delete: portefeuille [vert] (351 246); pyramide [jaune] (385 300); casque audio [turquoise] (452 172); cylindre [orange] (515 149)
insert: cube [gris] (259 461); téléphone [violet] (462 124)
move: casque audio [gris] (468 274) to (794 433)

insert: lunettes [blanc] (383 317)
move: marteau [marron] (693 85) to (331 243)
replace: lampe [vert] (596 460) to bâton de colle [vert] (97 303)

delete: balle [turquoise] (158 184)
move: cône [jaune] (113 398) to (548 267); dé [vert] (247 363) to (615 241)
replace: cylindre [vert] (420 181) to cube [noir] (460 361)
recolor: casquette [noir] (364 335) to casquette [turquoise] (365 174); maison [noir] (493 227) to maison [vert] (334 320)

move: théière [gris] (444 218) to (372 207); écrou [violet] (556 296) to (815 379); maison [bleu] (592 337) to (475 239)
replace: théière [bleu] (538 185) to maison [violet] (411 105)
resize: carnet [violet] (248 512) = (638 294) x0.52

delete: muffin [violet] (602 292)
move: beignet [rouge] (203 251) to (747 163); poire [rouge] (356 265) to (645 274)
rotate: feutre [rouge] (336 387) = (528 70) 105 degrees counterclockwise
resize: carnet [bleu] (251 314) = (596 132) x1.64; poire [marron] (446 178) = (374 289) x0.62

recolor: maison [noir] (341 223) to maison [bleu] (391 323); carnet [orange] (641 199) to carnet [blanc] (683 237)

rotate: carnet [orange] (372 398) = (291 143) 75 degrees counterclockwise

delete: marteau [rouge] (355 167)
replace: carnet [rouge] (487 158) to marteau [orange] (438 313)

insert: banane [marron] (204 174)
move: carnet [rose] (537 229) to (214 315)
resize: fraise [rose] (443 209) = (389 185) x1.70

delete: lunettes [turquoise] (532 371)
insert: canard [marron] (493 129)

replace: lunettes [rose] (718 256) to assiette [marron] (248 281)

#### [DESCRIPTION OF THE TASK]
Keep to the lines above, from the first one through the line where "insert: cube [gris]" appears, and copy them exactly.

#### [RESPONSE AREA]
delete: portefeuille [vert] (351 246); pyramide [jaune] (385 300); casque audio [turquoise] (452 172); cylindre [orange] (515 149)
insert: cube [gris] (259 461); téléphone [violet] (462 124)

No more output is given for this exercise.